**Collected data:**
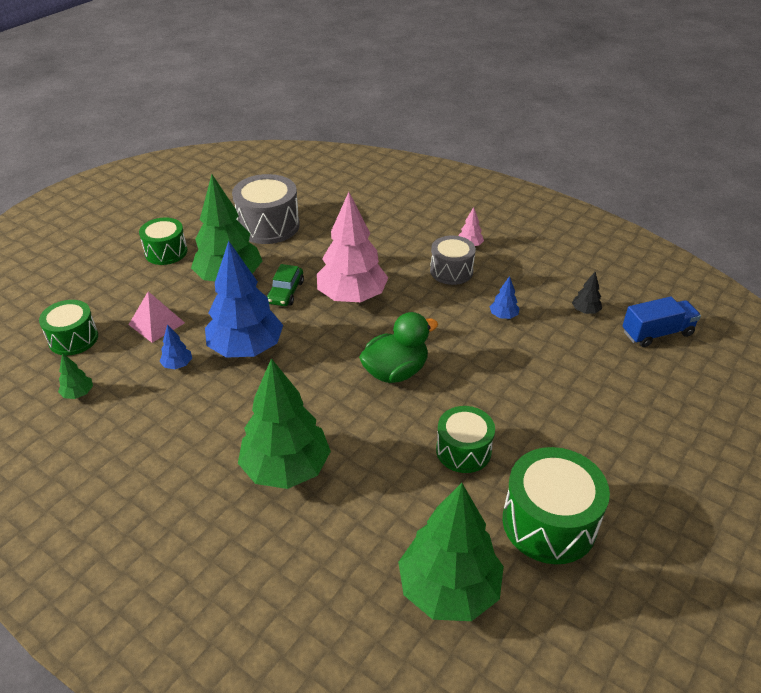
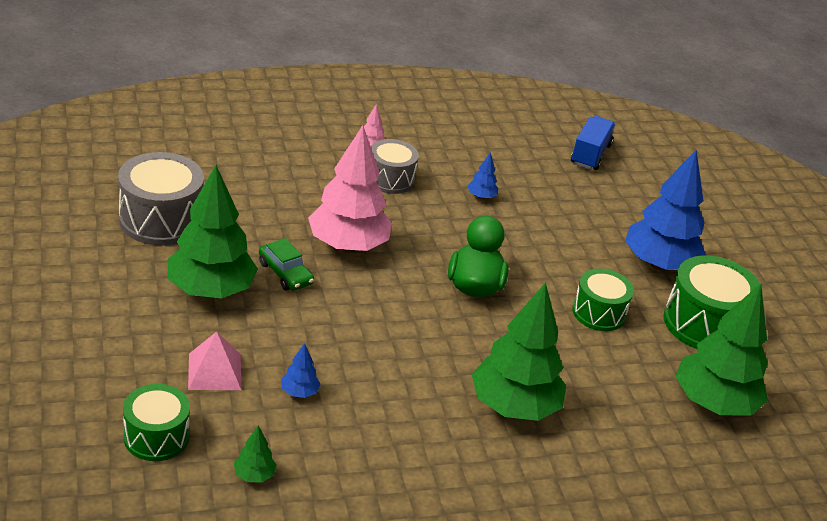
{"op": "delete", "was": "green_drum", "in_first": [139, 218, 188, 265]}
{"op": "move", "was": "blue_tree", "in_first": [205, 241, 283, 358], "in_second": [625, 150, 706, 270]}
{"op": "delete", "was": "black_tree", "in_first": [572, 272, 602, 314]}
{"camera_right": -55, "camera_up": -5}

**What to do:** Filter the listing for the word "delete" and copy each line that has it.

**Solution for this task:**
{"op": "delete", "was": "green_drum", "in_first": [139, 218, 188, 265]}
{"op": "delete", "was": "black_tree", "in_first": [572, 272, 602, 314]}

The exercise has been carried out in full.